TASK DIRECTIONS |
Exclude all pictures, then write out exactly the lines below from the first one through the line with "purple trapezoid: (113, 420)".

--- START ---

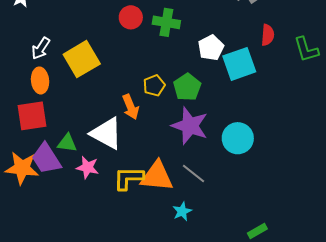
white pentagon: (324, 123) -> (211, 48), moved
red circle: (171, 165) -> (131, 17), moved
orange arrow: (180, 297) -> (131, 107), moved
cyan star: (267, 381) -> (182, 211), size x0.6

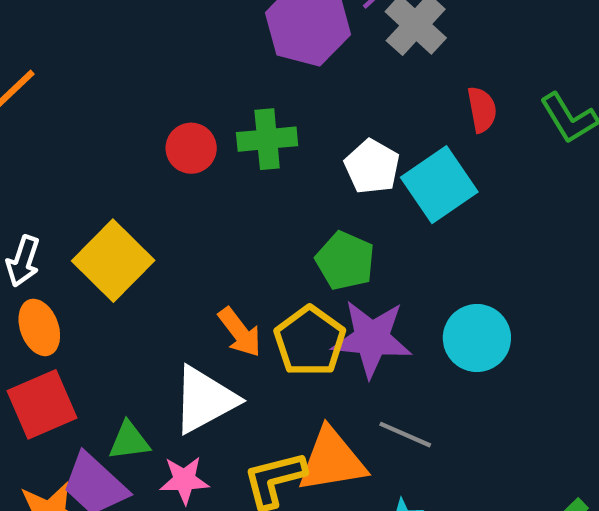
yellow pentagon: (154, 85) -> (310, 341), moved, size x1.5
white triangle: (106, 133) -> (205, 400), turned -42

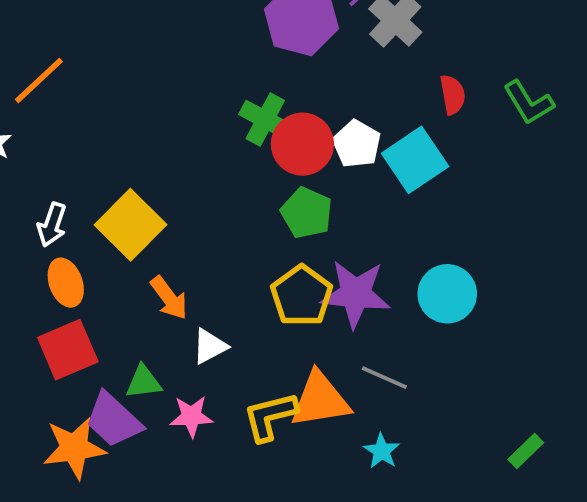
green cross: (267, 139) -> (265, 119), turned 33
red circle: (191, 148) -> (302, 144), moved, size x1.4
green pentagon: (345, 261) -> (307, 213), moved
orange arrow: (240, 332) -> (169, 298), moved
white triangle: (205, 400) -> (210, 346), size x0.6

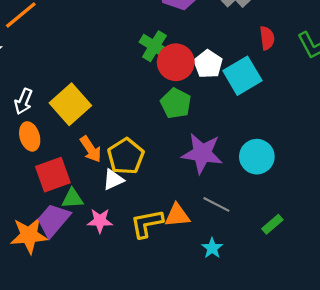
yellow pentagon: (302, 296) -> (126, 156), moved
red square: (68, 350) -> (53, 175), moved
orange triangle: (320, 400) -> (177, 215), size x0.7
purple trapezoid: (113, 420) -> (53, 220), turned 84
green rectangle: (526, 451) -> (272, 224), moved

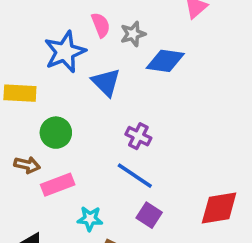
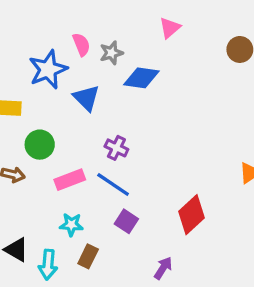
pink rectangle: (58, 185) -> (70, 180), moved
red diamond: (219, 208) -> (191, 215), turned -33

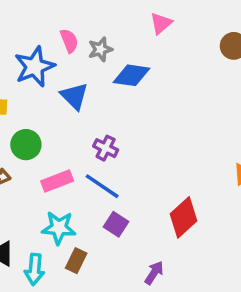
cyan star: (71, 225) -> (59, 228), size x1.4

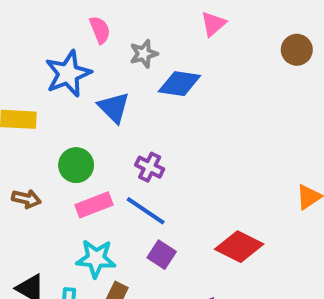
pink semicircle: (69, 41) -> (100, 30), moved
green circle: (26, 145) -> (76, 165), moved
red diamond: (184, 217) -> (239, 247), turned 69

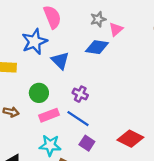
pink triangle: (213, 24) -> (116, 29), moved
pink semicircle: (100, 30) -> (52, 17), size x1.5
gray star: (144, 54) -> (98, 19), moved

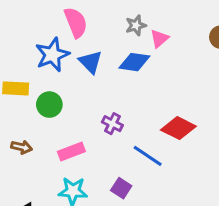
blue triangle: (60, 61) -> (90, 62), moved
green circle: (39, 93) -> (49, 105), moved
blue line: (78, 119) -> (148, 156), moved
red diamond: (130, 139) -> (178, 128), moved

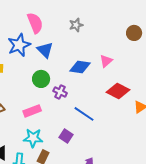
pink triangle: (159, 39) -> (106, 61), moved
blue diamond: (134, 62) -> (80, 67), moved
green circle: (49, 105) -> (41, 79), moved
red diamond: (178, 128) -> (118, 91), moved

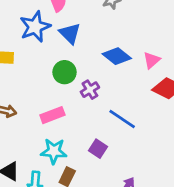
pink triangle: (106, 61) -> (152, 60), moved
blue diamond: (80, 67) -> (117, 56), turned 30
purple cross: (60, 92) -> (90, 90), turned 32

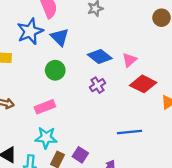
purple cross: (90, 90) -> (97, 85), moved
blue line: (122, 119) -> (129, 132), moved, turned -40
purple square: (98, 149) -> (80, 155), moved

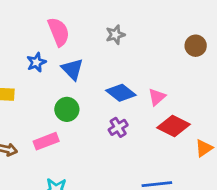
blue star: (30, 31) -> (36, 62), size x0.6
pink rectangle: (45, 107) -> (46, 141), moved

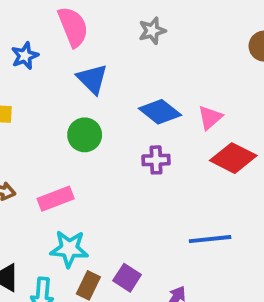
blue star: (36, 62) -> (25, 56), moved
purple cross: (118, 127) -> (156, 160), turned 30
pink rectangle: (46, 141) -> (56, 199), moved

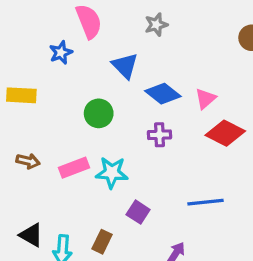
blue star: (25, 56) -> (61, 53), moved
blue triangle: (92, 79) -> (125, 66), moved
cyan star: (69, 249) -> (112, 173), moved
purple square: (127, 278) -> (138, 212), moved

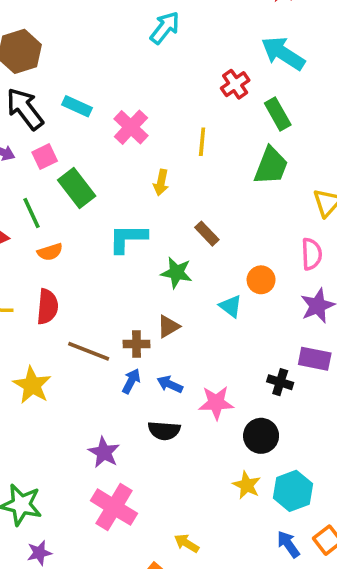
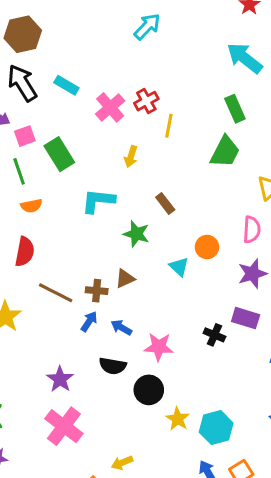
red cross: (235, 84) -> (146, 101), moved
pink square: (45, 157) -> (25, 136), moved
black circle: (261, 436) -> (149, 390), moved
yellow arrow: (187, 543) -> (122, 463), turned -60

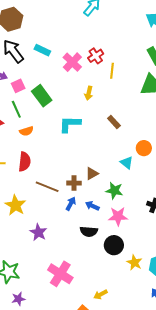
green star: (136, 234) -> (114, 191), moved
purple star: (60, 379) -> (38, 232), moved

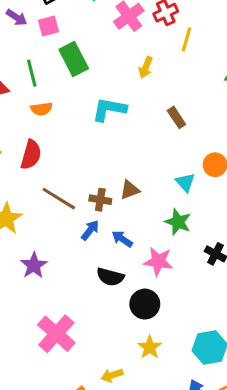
pink square: (18, 86) -> (49, 26), moved
green star: (114, 191) -> (178, 222), moved
yellow star: (134, 262) -> (150, 347), moved

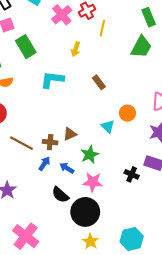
green star: (178, 222) -> (90, 155), moved, turned 30
black semicircle: (110, 277) -> (60, 195), turned 30
black circle: (145, 304) -> (85, 212), size x1.4

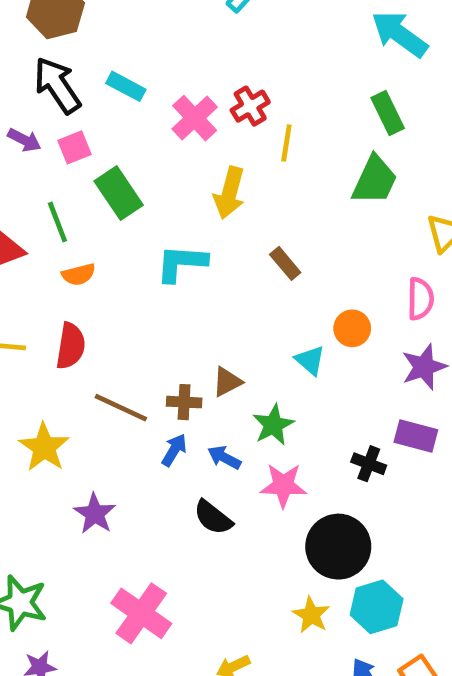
yellow arrow: (76, 49) -> (229, 193), size x1.5
black circle: (85, 212) -> (338, 547), moved
yellow star: (90, 241) -> (311, 615), moved

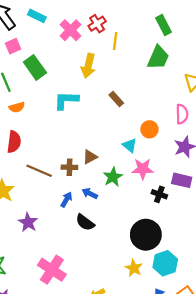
blue arrow: (174, 450) -> (66, 200), moved
pink star: (283, 485) -> (143, 169), moved

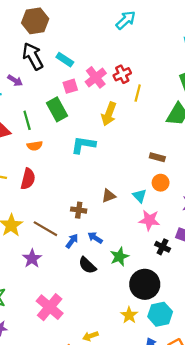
pink square: (13, 46) -> (70, 86), moved
brown rectangle: (116, 99) -> (157, 157), moved, turned -40
brown triangle: (90, 157) -> (109, 196), moved
brown line: (39, 171) -> (45, 229), moved
green star: (113, 177) -> (119, 257), moved

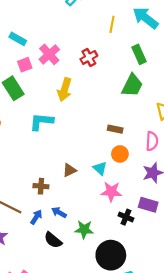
red cross: (122, 74) -> (89, 57), moved
yellow line: (138, 93) -> (112, 24), moved
green star: (119, 257) -> (84, 229), turned 30

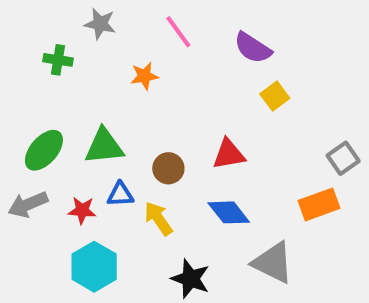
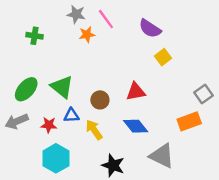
gray star: (100, 24) -> (76, 14), moved
orange star: (144, 76) -> (87, 35), moved
green triangle: (104, 146) -> (62, 87), turned 45

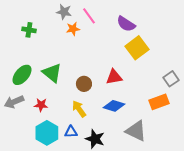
yellow square: (163, 57) -> (137, 48), size x1.6
blue triangle: (71, 115) -> (71, 132), moved
blue diamond: (136, 126) -> (114, 106), turned -35

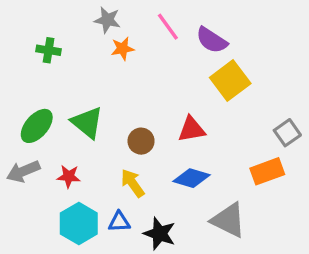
pink line: (89, 16) -> (168, 27), moved

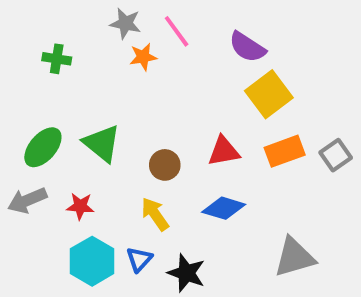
pink line: (168, 27) -> (177, 31), moved
orange rectangle: (267, 171) -> (285, 151), moved
gray triangle: (228, 220) -> (294, 257), moved, turned -42
blue triangle: (119, 222) -> (139, 259), turned -45

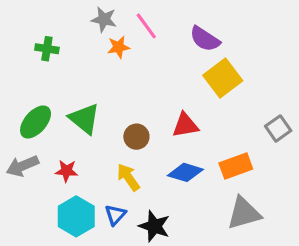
orange rectangle: (285, 151) -> (236, 166), moved

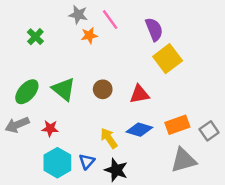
purple semicircle: (205, 39) -> (154, 29), turned -145
green cross: (47, 49) -> (35, 37), turned 35
gray square: (278, 128) -> (209, 131), moved
brown circle: (136, 137) -> (103, 89), moved
yellow arrow: (128, 177) -> (109, 138), moved

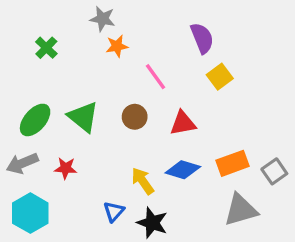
pink line: (110, 20) -> (156, 77), moved
yellow square: (168, 59) -> (220, 77), size x0.7
cyan hexagon: (57, 163) -> (30, 213), moved

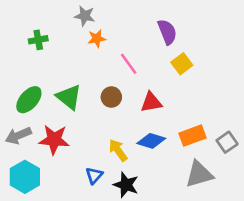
green cross: (46, 48) -> (38, 40), turned 36
red star: (66, 168) -> (54, 140), size x1.6

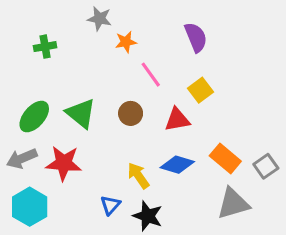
orange star: (97, 38) -> (126, 42), moved
yellow square: (182, 64) -> (200, 90), moved
orange rectangle: (192, 136) -> (225, 158), turned 60

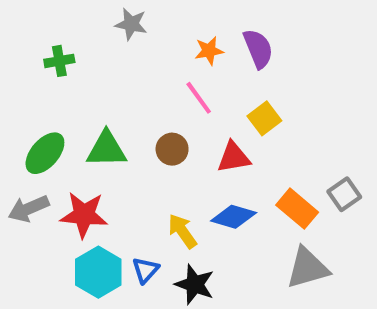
orange star: (126, 42) -> (209, 51), moved
green triangle: (81, 113) -> (106, 149), turned -40
gray square: (266, 166) -> (344, 194), moved
cyan hexagon: (30, 207) -> (98, 272), moved

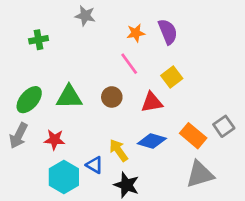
gray arrow: (29, 209) -> (19, 136), turned -40
red star: (84, 215) -> (55, 140), size x0.7
blue triangle: (145, 270) -> (94, 165), moved, turned -42

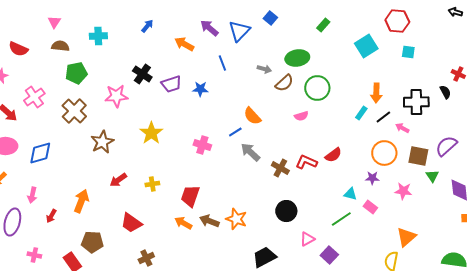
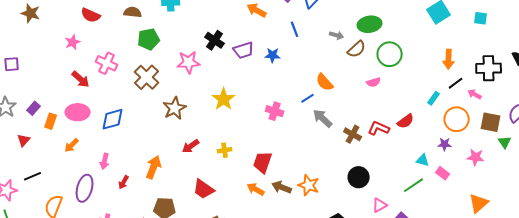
pink cross: (34, 97) -> (107, 63), turned -30
cyan rectangle: (361, 113) -> (434, 98), moved

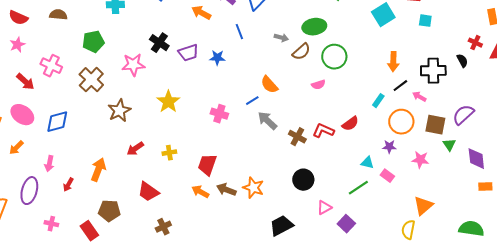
brown semicircle: (133, 12) -> (58, 15), moved
red semicircle: (91, 15) -> (18, 18), moved
pink ellipse: (78, 112) -> (22, 115), turned 35

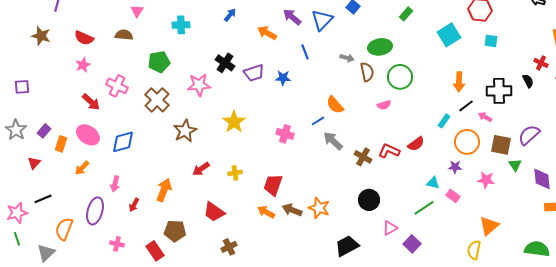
brown semicircle: (301, 52) -> (367, 72), turned -60

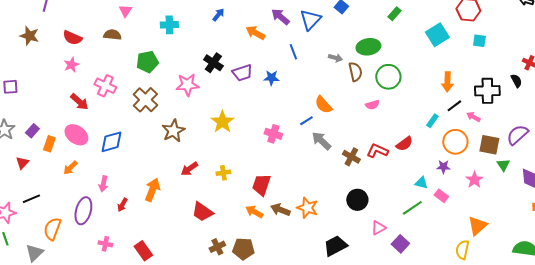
pink star: (486, 180) -> (474, 180), turned 30
brown pentagon: (175, 231) -> (243, 249), moved

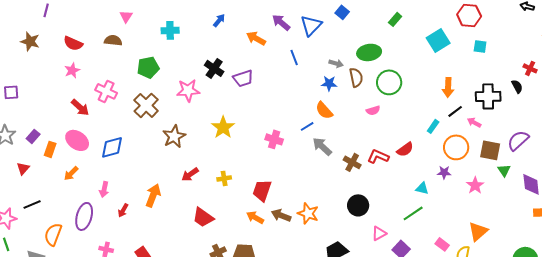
blue star: (271, 78) -> (329, 83), moved
pink rectangle: (441, 196) -> (442, 244), moved

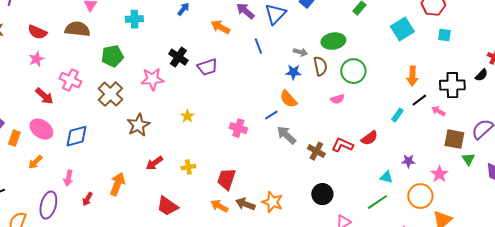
brown semicircle: (113, 40) -> (77, 29), size x1.4
black semicircle: (517, 86) -> (481, 75), turned 72
yellow star: (223, 127) -> (187, 116), size x0.6
orange circle: (456, 147) -> (420, 196), moved

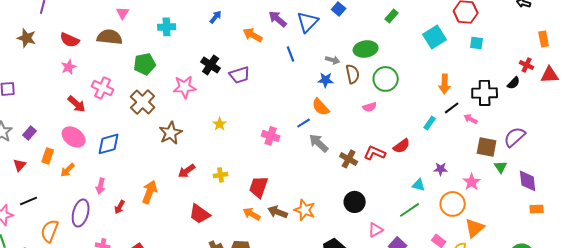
orange rectangle: (14, 138) -> (48, 156), moved

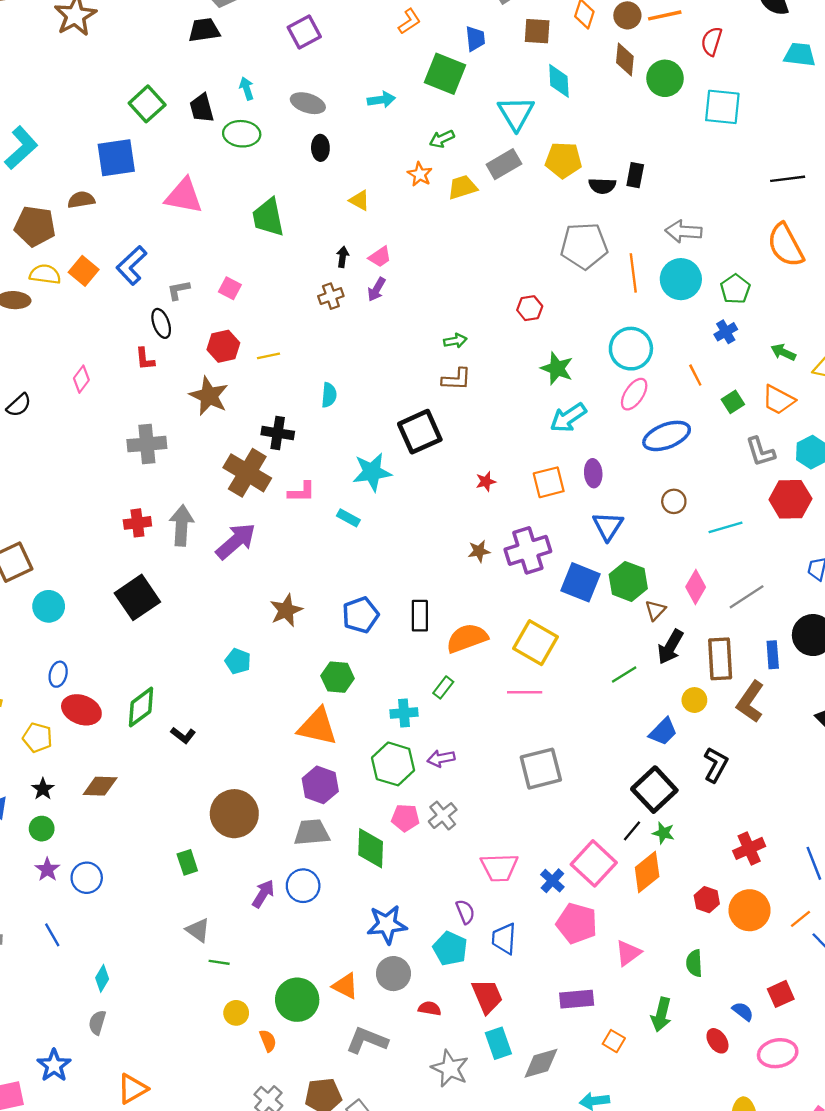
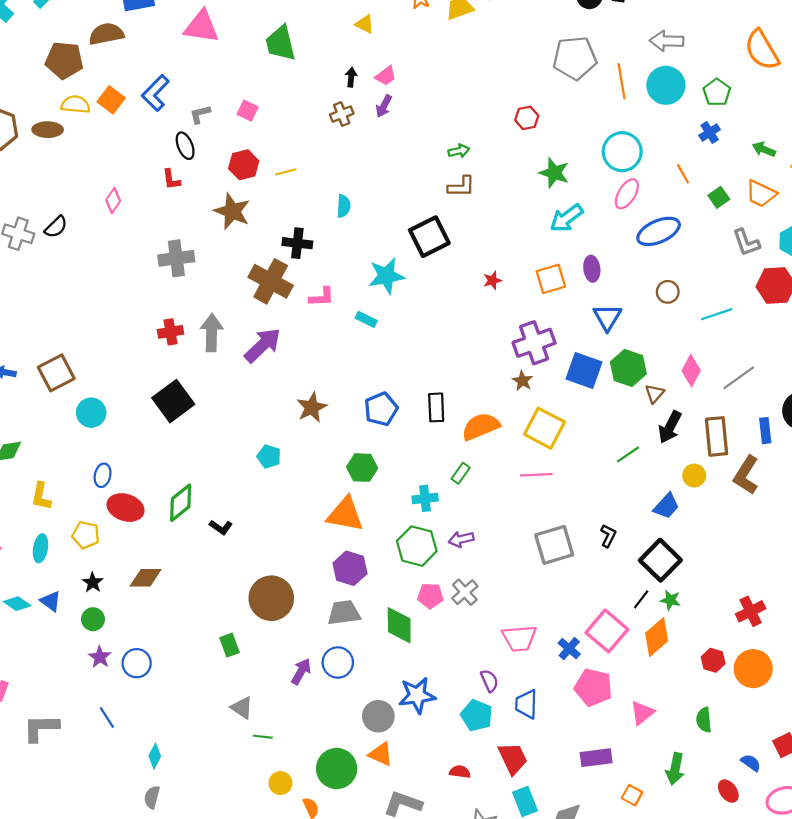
brown semicircle: (81, 200) -> (106, 34), size x1.4
brown star: (479, 551) -> (522, 381), moved, turned -30
black L-shape: (716, 765) -> (608, 536), moved, size x0.7
gray circle: (393, 974) -> (378, 716), moved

--- END ---

COMPLETED TASK |
white pentagon: (324, 123) -> (211, 48), moved
red circle: (171, 165) -> (131, 17), moved
orange arrow: (180, 297) -> (131, 107), moved
cyan star: (267, 381) -> (182, 211), size x0.6

yellow pentagon: (154, 85) -> (310, 341), moved, size x1.5
white triangle: (106, 133) -> (205, 400), turned -42

green cross: (267, 139) -> (265, 119), turned 33
red circle: (191, 148) -> (302, 144), moved, size x1.4
green pentagon: (345, 261) -> (307, 213), moved
orange arrow: (240, 332) -> (169, 298), moved
white triangle: (205, 400) -> (210, 346), size x0.6

yellow pentagon: (302, 296) -> (126, 156), moved
red square: (68, 350) -> (53, 175), moved
orange triangle: (320, 400) -> (177, 215), size x0.7
purple trapezoid: (113, 420) -> (53, 220), turned 84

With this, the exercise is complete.